═════ SOURCE MATERIAL

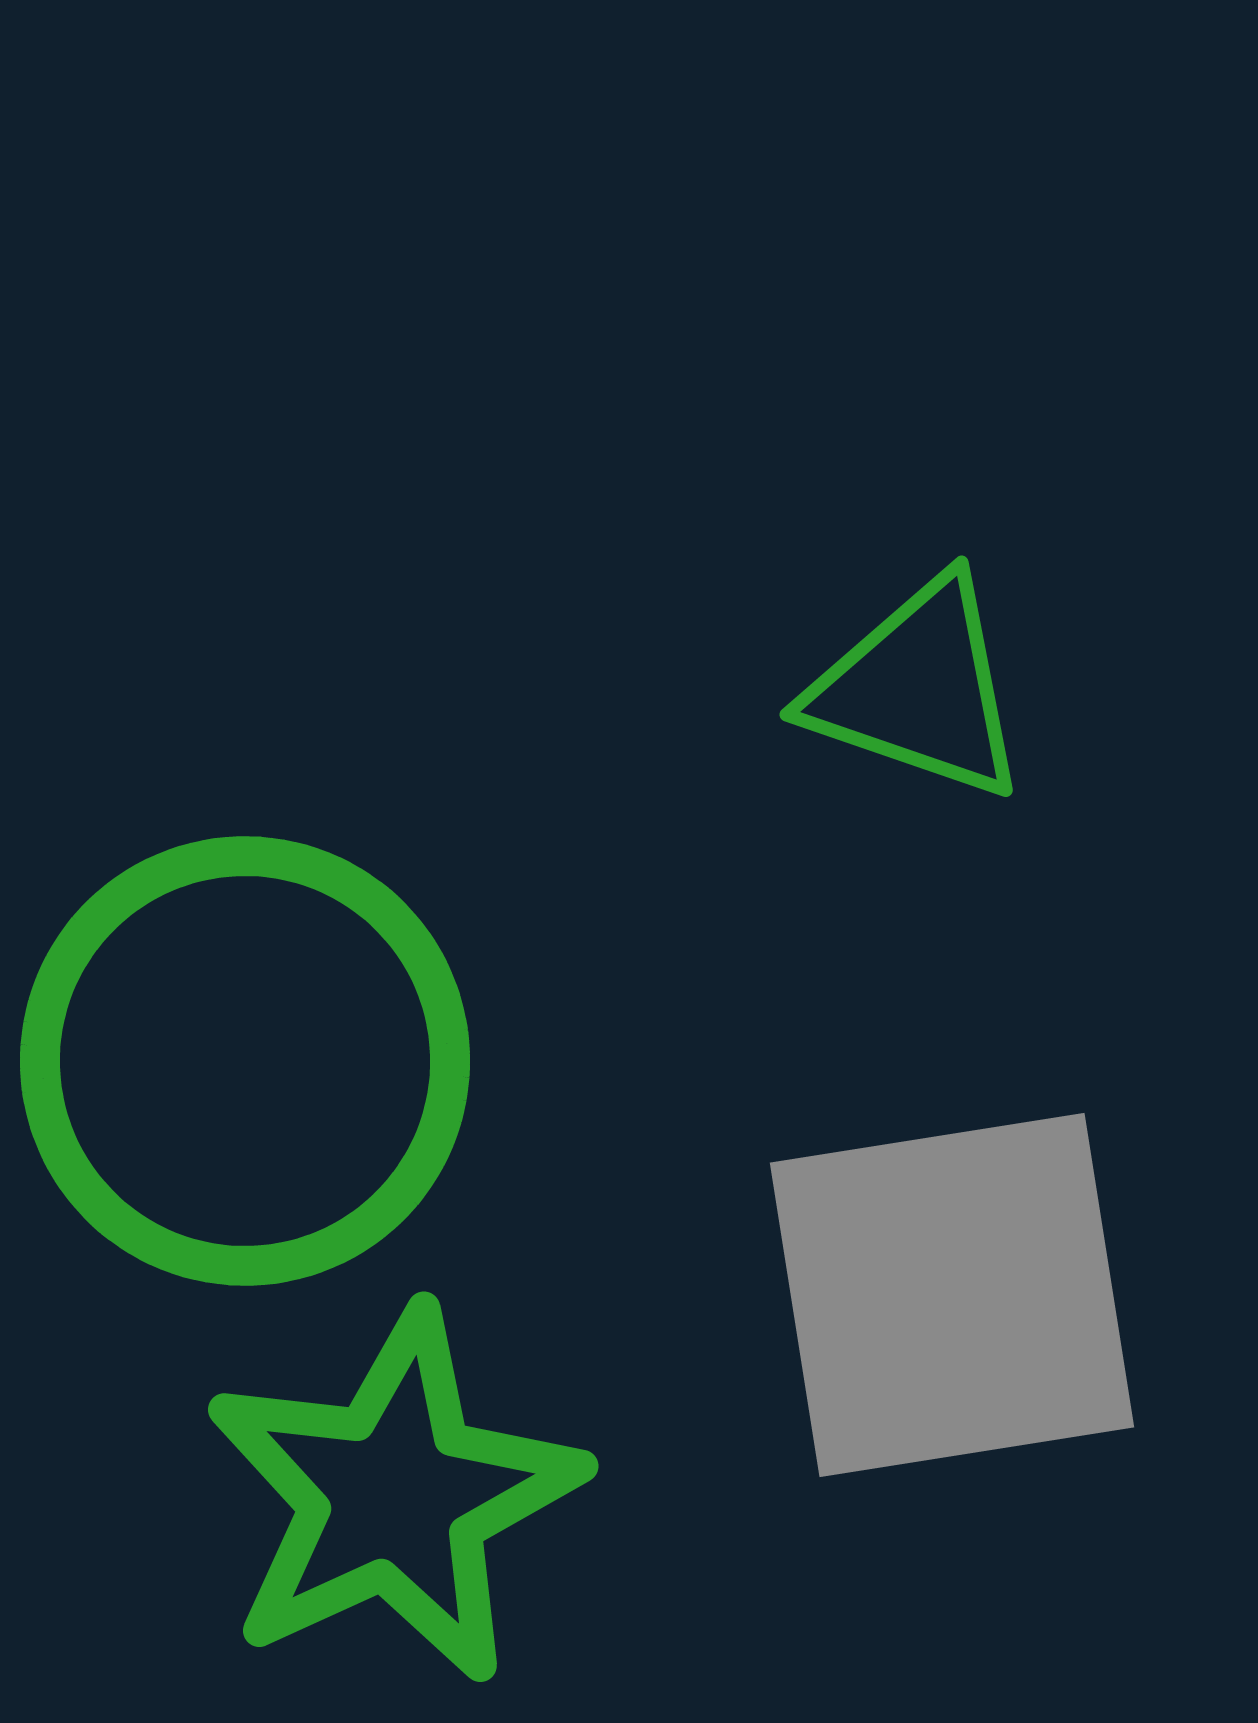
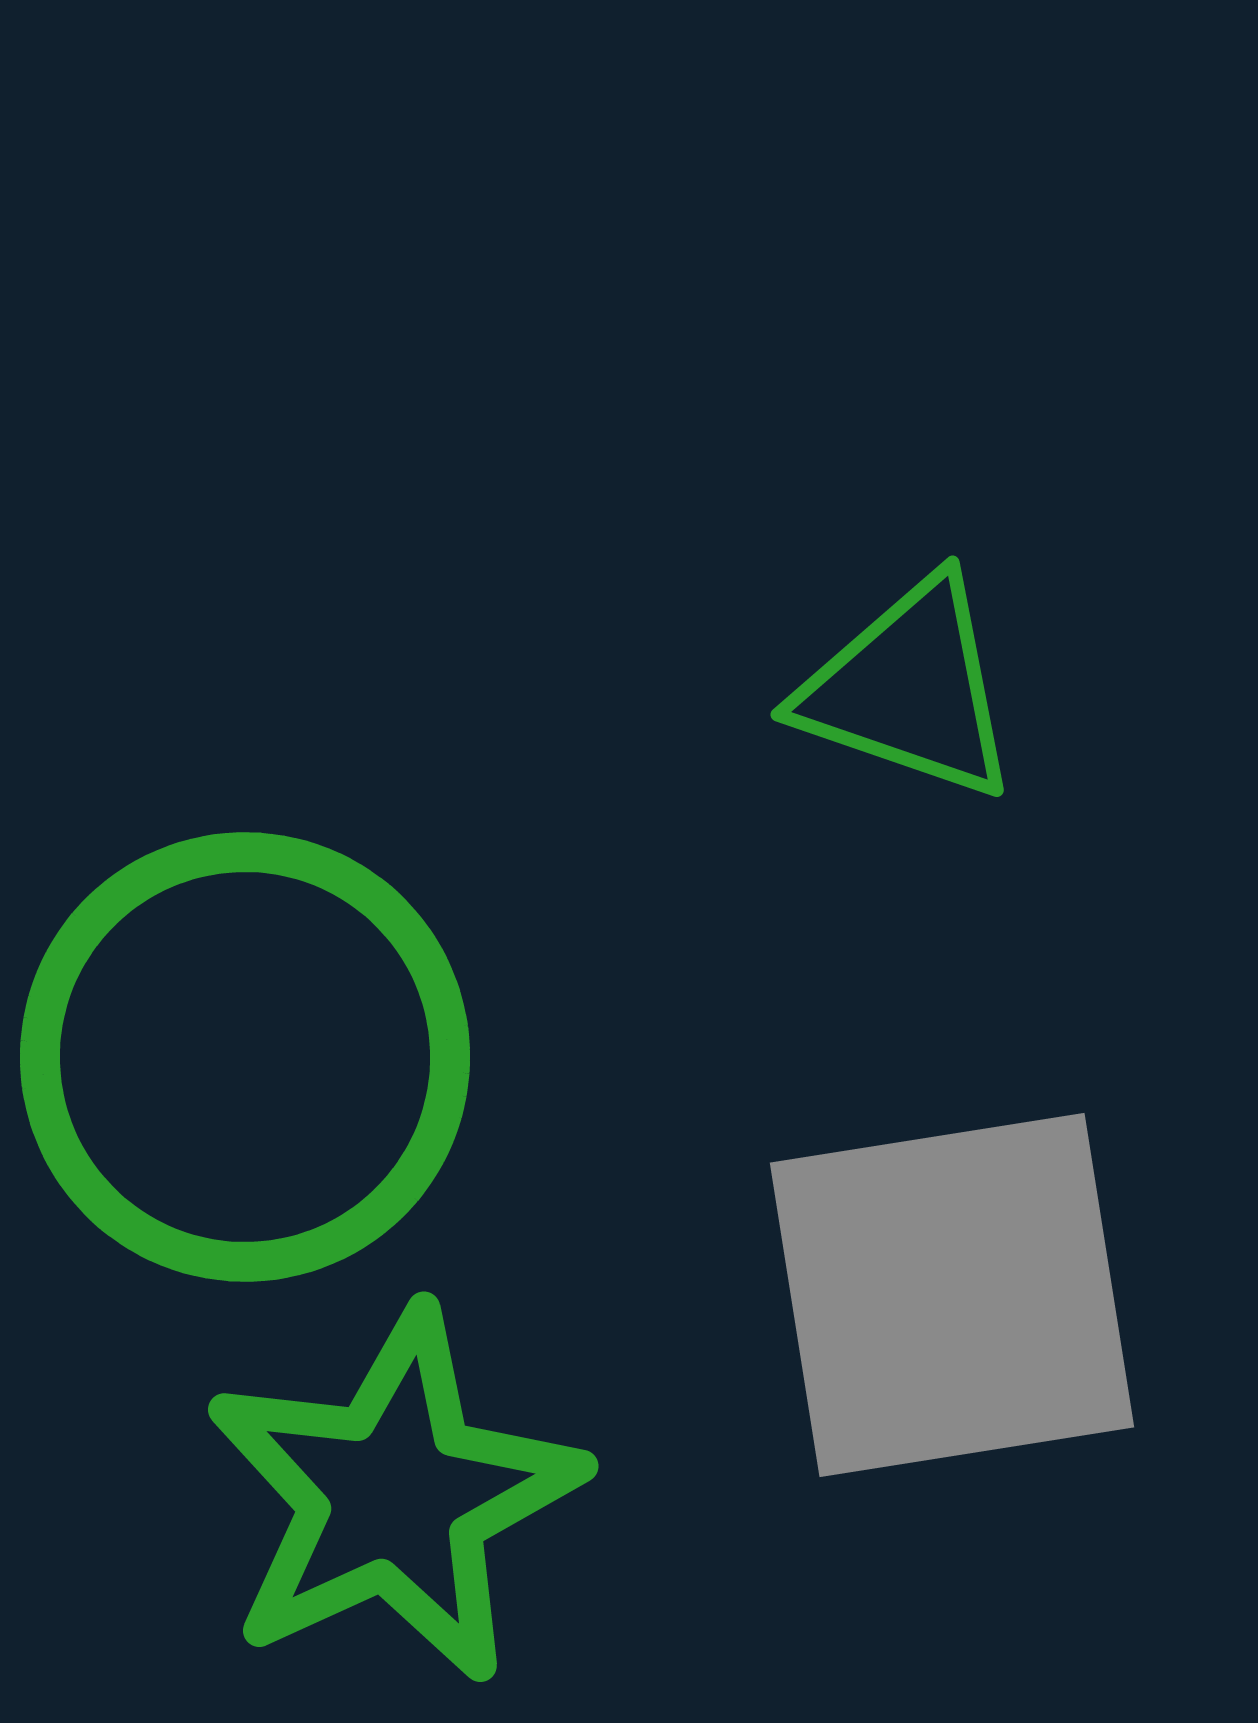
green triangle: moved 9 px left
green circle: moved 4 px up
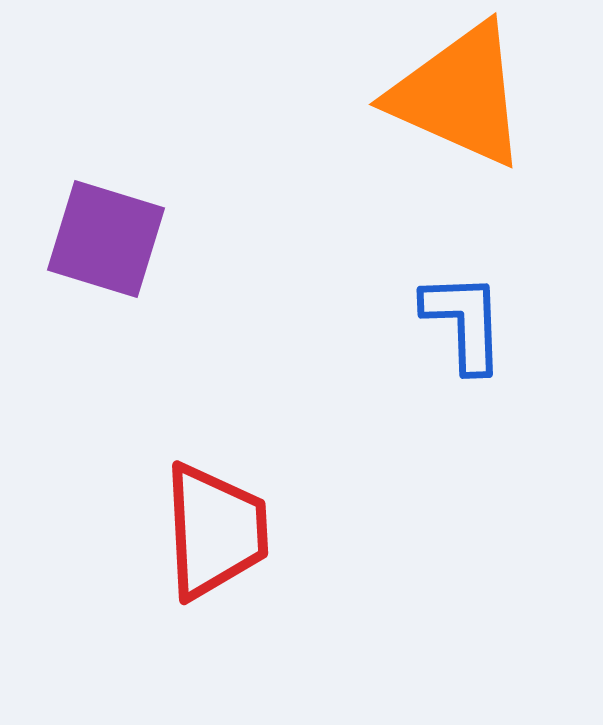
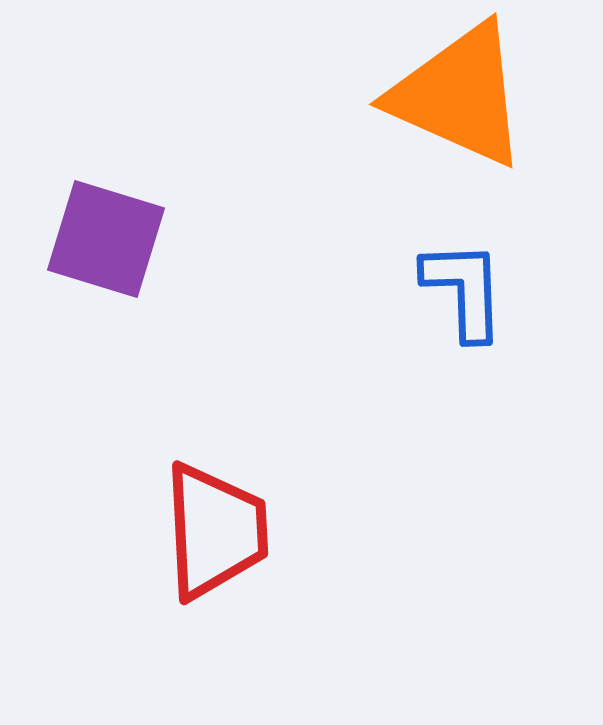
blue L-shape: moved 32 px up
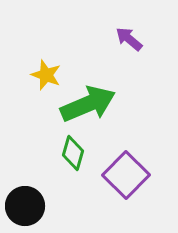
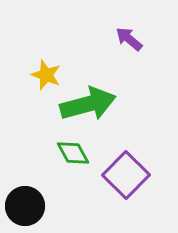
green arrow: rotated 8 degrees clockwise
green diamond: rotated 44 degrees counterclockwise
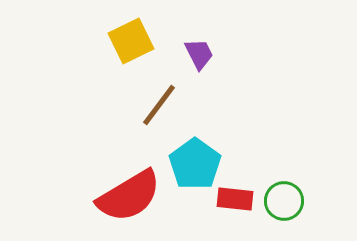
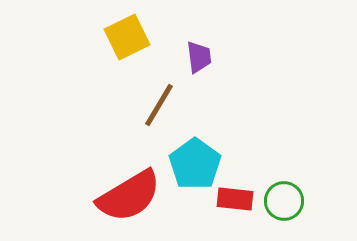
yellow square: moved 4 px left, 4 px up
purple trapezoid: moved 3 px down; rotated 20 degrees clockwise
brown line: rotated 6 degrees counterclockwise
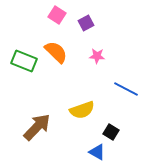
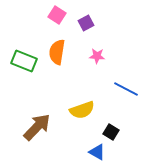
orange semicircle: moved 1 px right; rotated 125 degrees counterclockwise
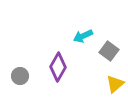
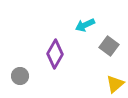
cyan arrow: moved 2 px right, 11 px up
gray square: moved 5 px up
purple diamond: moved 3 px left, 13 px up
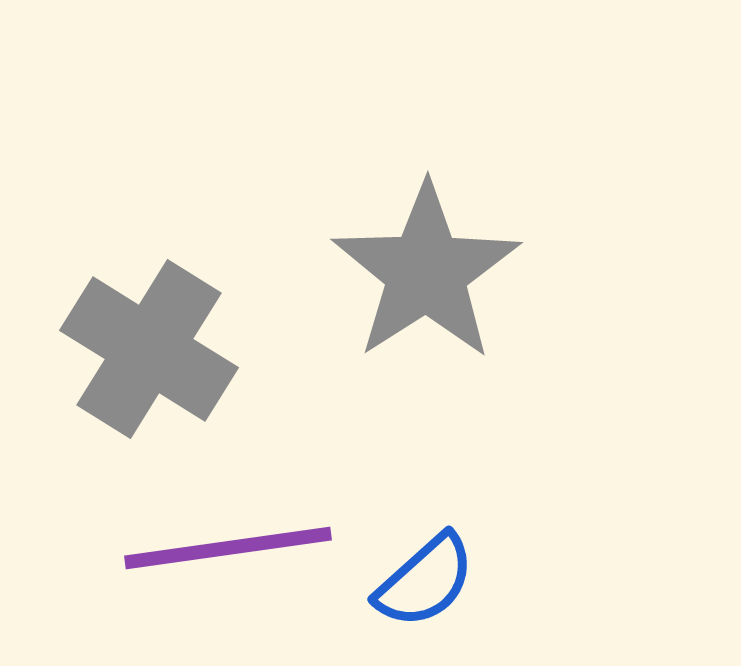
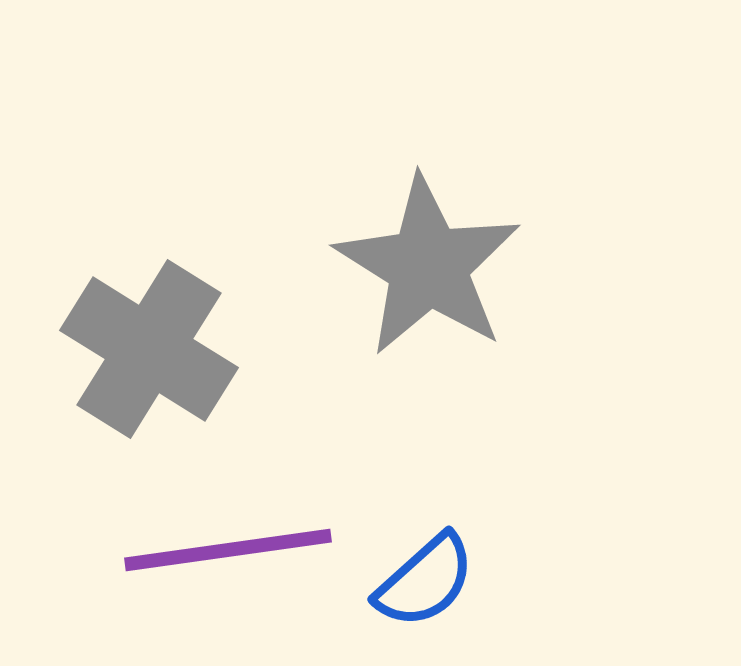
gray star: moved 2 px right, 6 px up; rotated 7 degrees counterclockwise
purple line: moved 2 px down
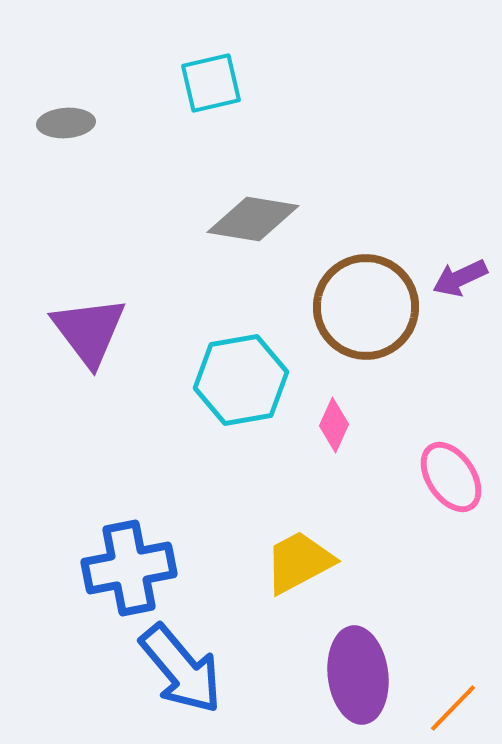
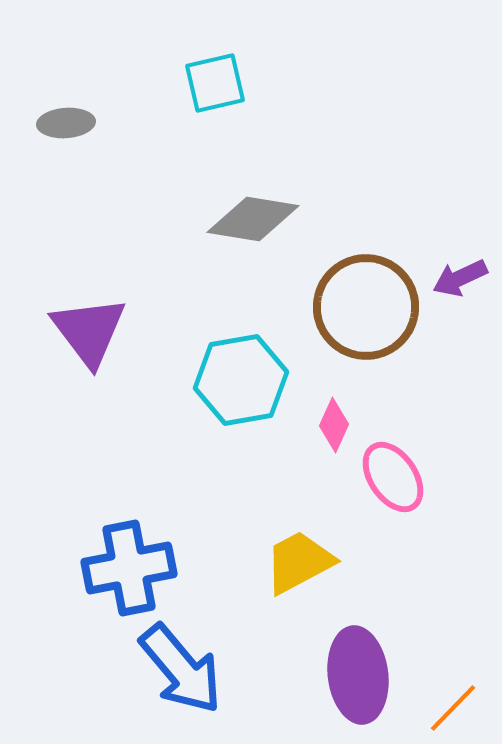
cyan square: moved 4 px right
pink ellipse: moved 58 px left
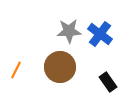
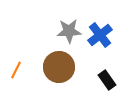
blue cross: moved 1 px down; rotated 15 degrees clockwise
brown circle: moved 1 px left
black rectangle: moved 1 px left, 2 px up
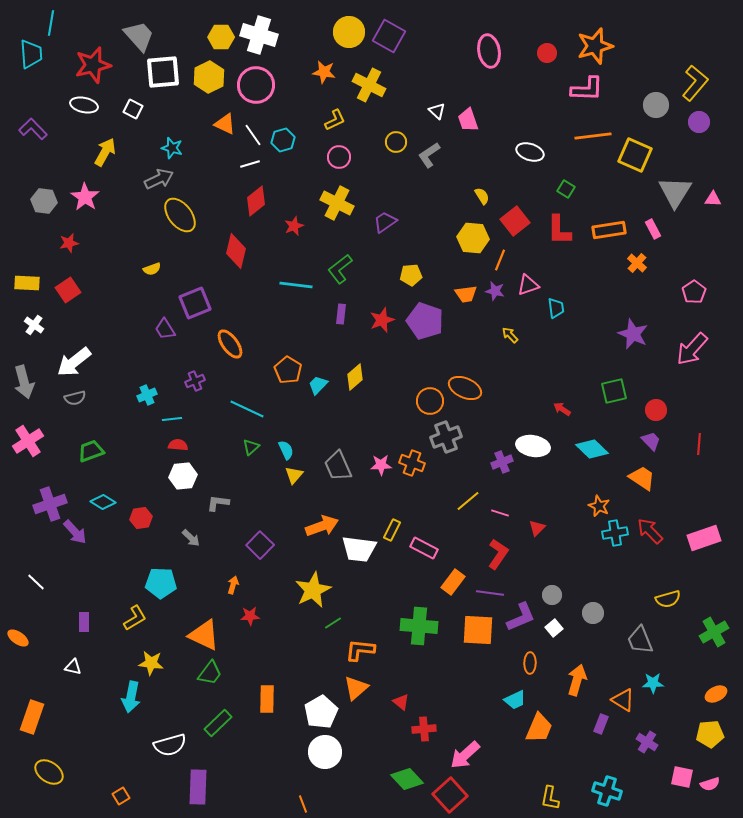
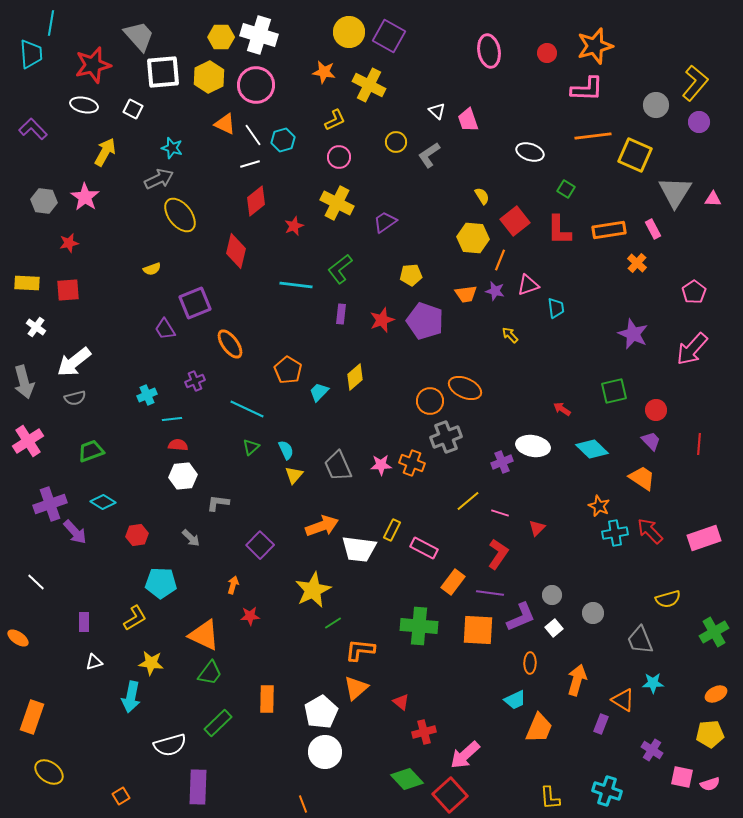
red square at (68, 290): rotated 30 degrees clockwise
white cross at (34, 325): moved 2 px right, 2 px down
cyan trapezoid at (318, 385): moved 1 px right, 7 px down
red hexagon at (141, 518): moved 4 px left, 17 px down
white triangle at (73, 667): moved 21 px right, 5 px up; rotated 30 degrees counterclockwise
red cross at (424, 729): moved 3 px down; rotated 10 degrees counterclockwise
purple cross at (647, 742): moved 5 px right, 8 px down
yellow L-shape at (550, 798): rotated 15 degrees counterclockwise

══════════

Without the pictures, print all of the records exactly.

green triangle: moved 9 px left
green circle: moved 4 px up
blue L-shape: moved 32 px up
green arrow: rotated 8 degrees clockwise
green diamond: rotated 44 degrees counterclockwise
yellow square: moved 4 px left, 4 px up
purple trapezoid: moved 3 px down; rotated 20 degrees clockwise
brown line: rotated 6 degrees counterclockwise
orange semicircle: moved 1 px right; rotated 125 degrees counterclockwise
cyan arrow: moved 2 px right, 11 px up
gray square: moved 5 px up
purple diamond: moved 3 px left, 13 px up
gray star: moved 2 px right, 6 px up; rotated 7 degrees counterclockwise
purple line: moved 2 px down
cyan square: moved 4 px right
pink ellipse: moved 58 px left
blue cross: moved 1 px down; rotated 15 degrees clockwise
brown circle: moved 1 px left
black rectangle: moved 1 px left, 2 px up
red square at (68, 290): rotated 30 degrees clockwise
white cross at (34, 325): moved 2 px right, 2 px down
cyan trapezoid at (318, 385): moved 1 px right, 7 px down
red hexagon at (141, 518): moved 4 px left, 17 px down
white triangle at (73, 667): moved 21 px right, 5 px up; rotated 30 degrees counterclockwise
red cross at (424, 729): moved 3 px down; rotated 10 degrees counterclockwise
purple cross at (647, 742): moved 5 px right, 8 px down
yellow L-shape at (550, 798): rotated 15 degrees counterclockwise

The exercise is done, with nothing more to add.